*** Begin section ***

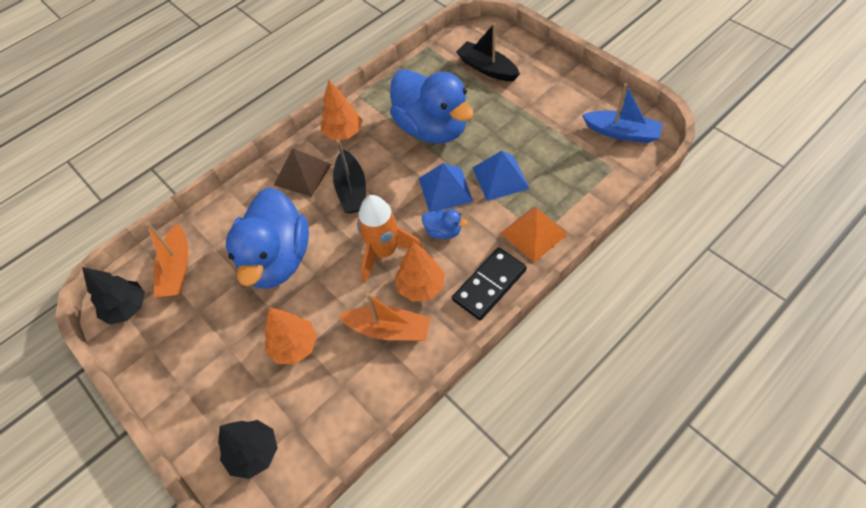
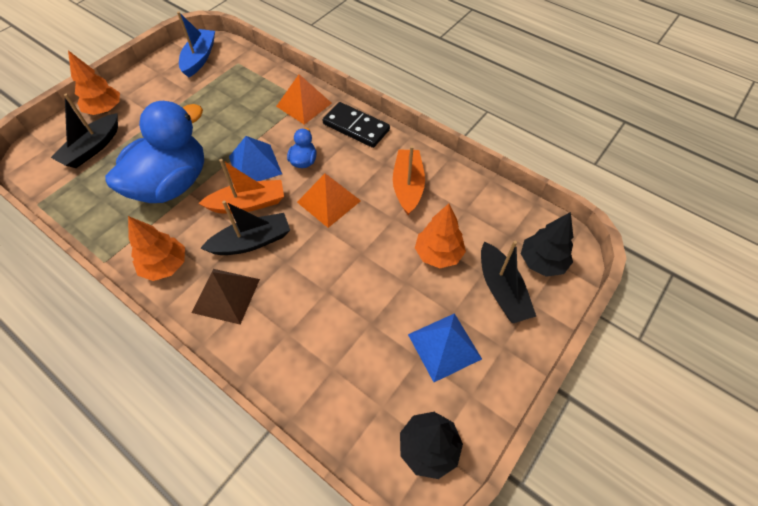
camera: 105 degrees left, 0 degrees up
(177, 269) = (367, 403): orange boat -> orange boat (248, 204)
(236, 400) = (501, 290): none -> black boat
(277, 259) = (344, 293): blue duck -> none
(384, 252) = (329, 201): orange rocket -> orange pyramid
(421, 286) = (363, 170): orange tree -> orange tree (105, 110)
(500, 178) = (243, 128): blue pyramid -> blue pyramid (444, 346)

*** End section ***

Show each line of the material above where "none" occurs.

(236, 400) = (501, 290): none -> black boat
(277, 259) = (344, 293): blue duck -> none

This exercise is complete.